> WORK TASK
The result should be an exact copy of the data, free of pictures.

> RECORDS FOR THE EXERCISE
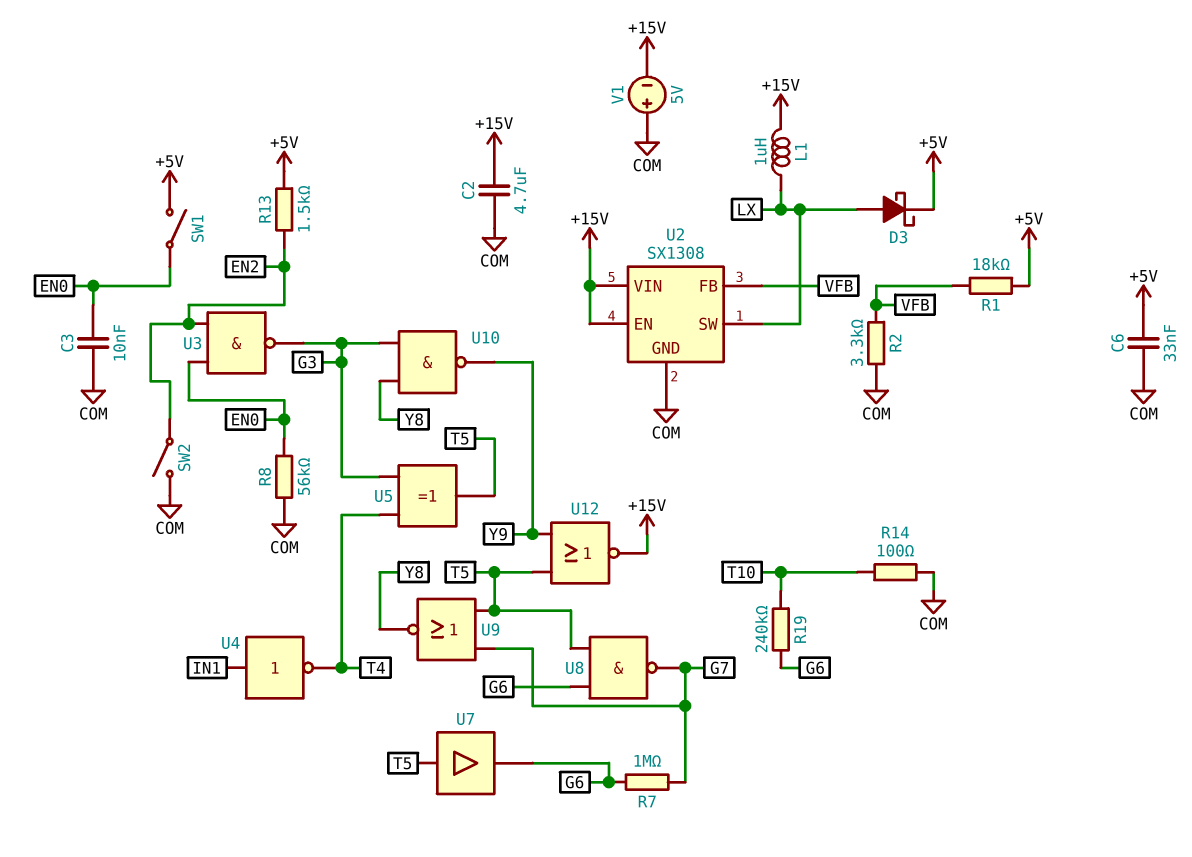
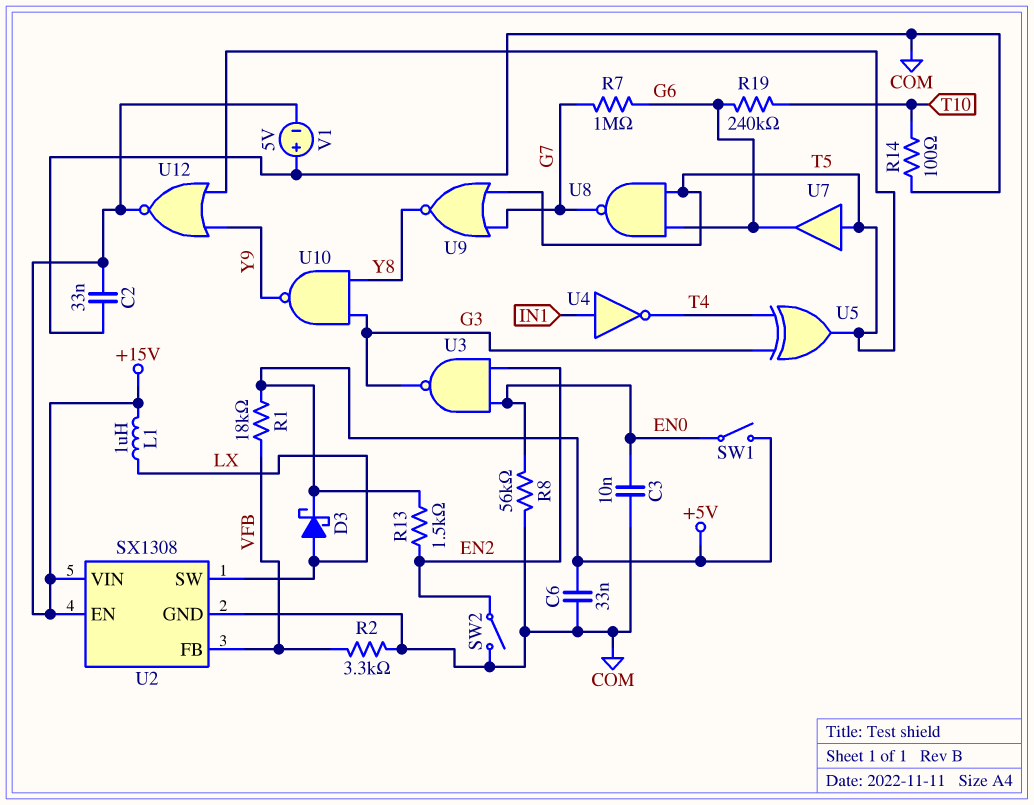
C2: 4.7uF (+15V, COM) -> 33nF (+15V, COM)

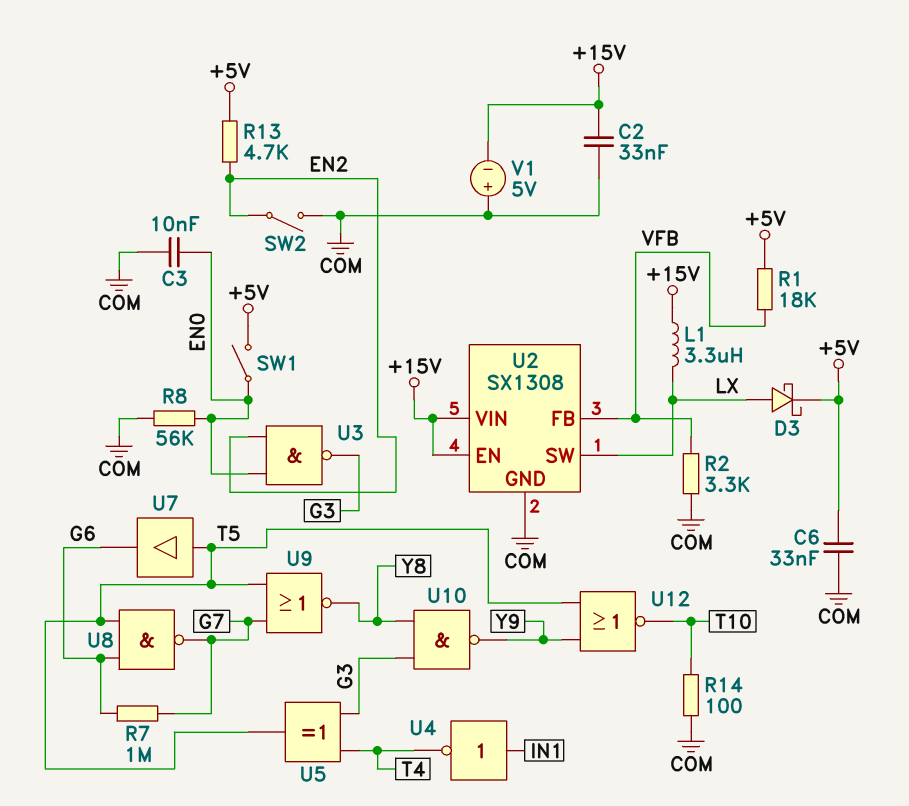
L1: 1uH (+15V, LX) -> 3.3uH (+15V, LX)
R13: 1.5k (+5V, EN2) -> 4.7k (+5V, EN2)
R19: 240k (G6, T10) -> none
U12: NOR (in T5, in Y9, out +15V) -> NOR (in T5, in Y9, out T10)

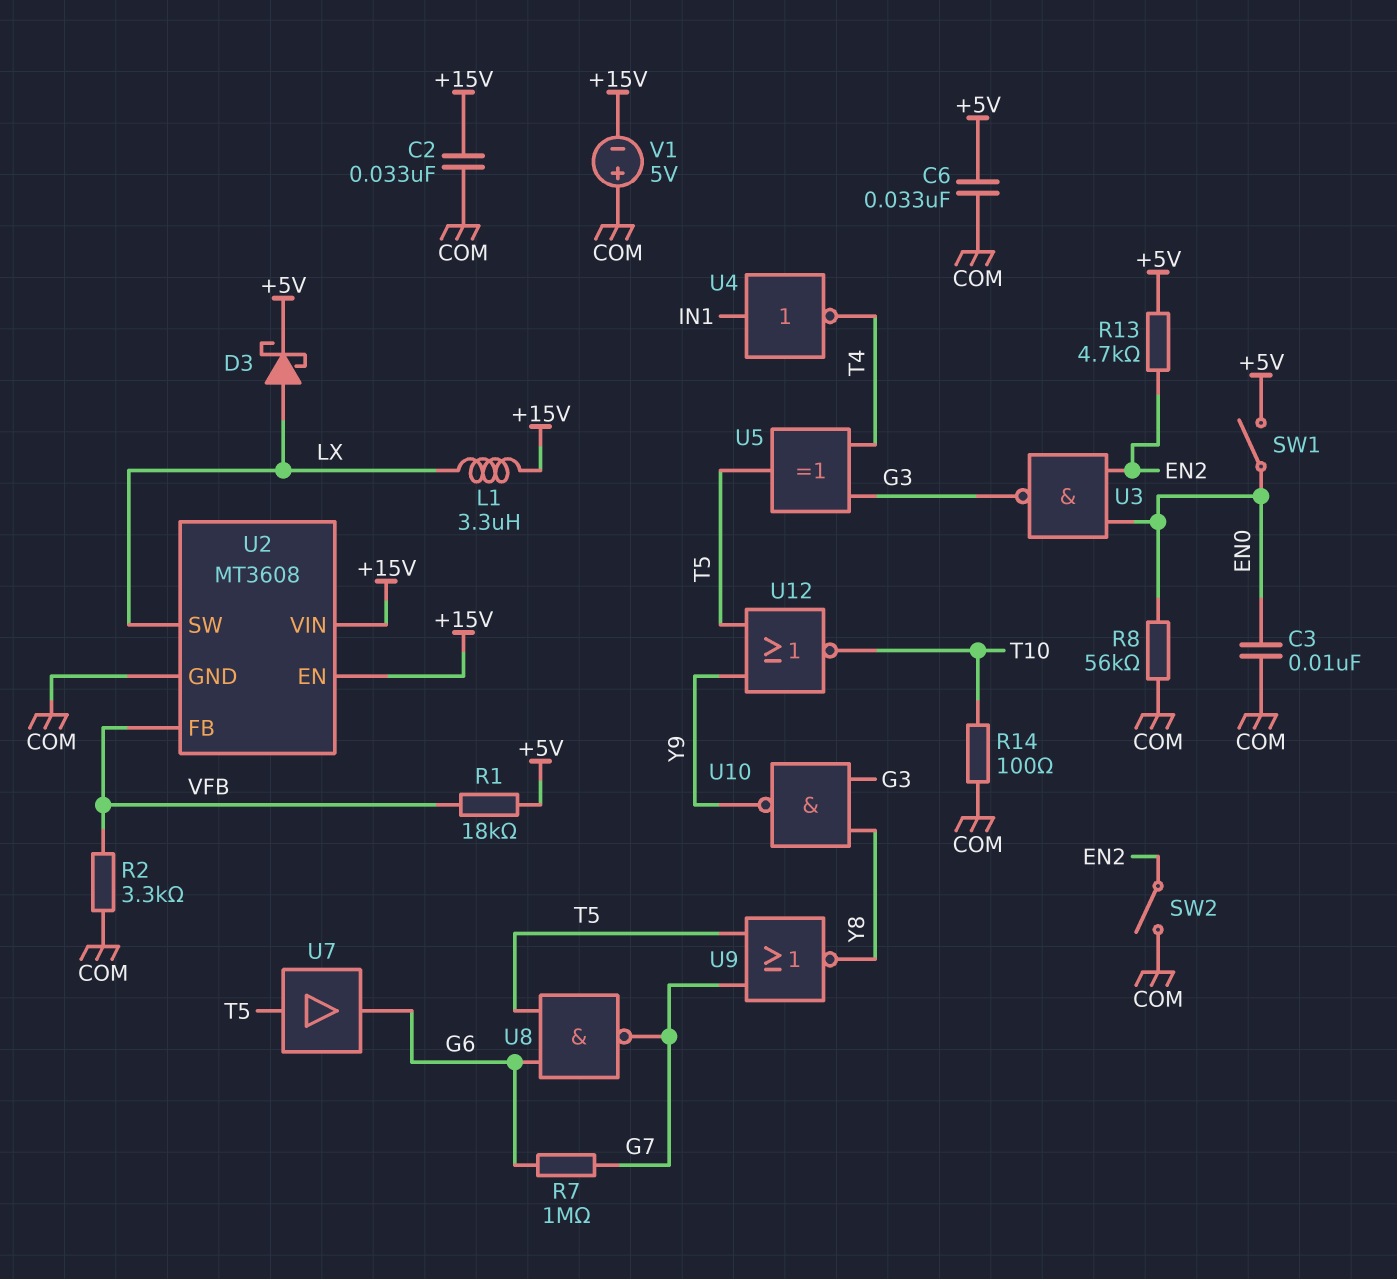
U2: SX1308 -> MT3608

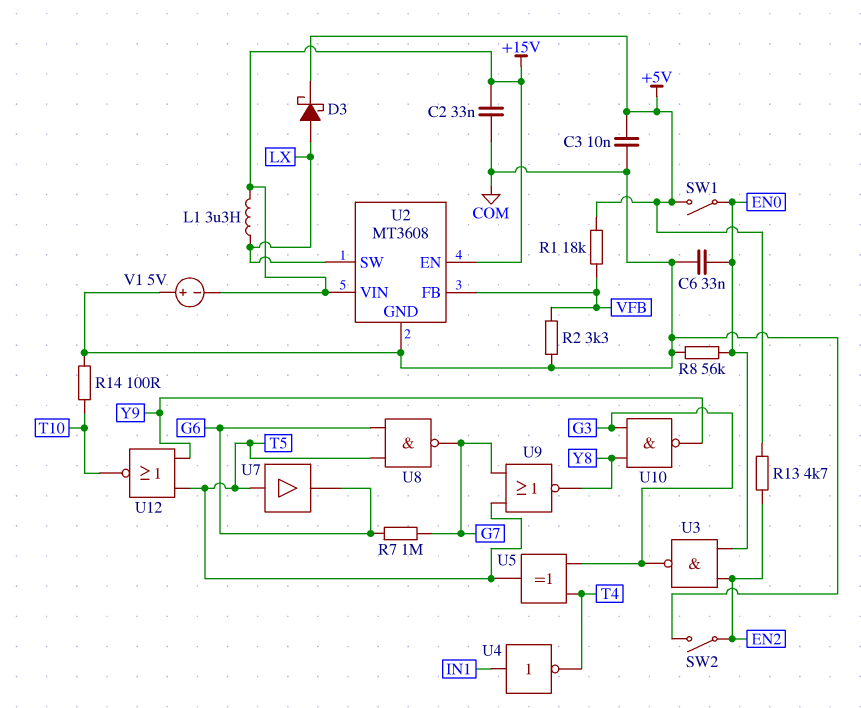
C3: 10nF (COM, EN0) -> 10nF (+5V, COM)
C6: 33nF (+5V, COM) -> 33nF (COM, EN0)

> EXERCISE SOLUTION
C2: 4.7uF (+15V, COM) -> 33nF (+15V, COM)

L1: 1uH (+15V, LX) -> 3.3uH (+15V, LX)
R13: 1.5k (+5V, EN2) -> 4.7k (+5V, EN2)
R19: 240k (G6, T10) -> none
U12: NOR (in T5, in Y9, out +15V) -> NOR (in T5, in Y9, out T10)

U2: SX1308 -> MT3608

C3: 10nF (COM, EN0) -> 10nF (+5V, COM)
C6: 33nF (+5V, COM) -> 33nF (COM, EN0)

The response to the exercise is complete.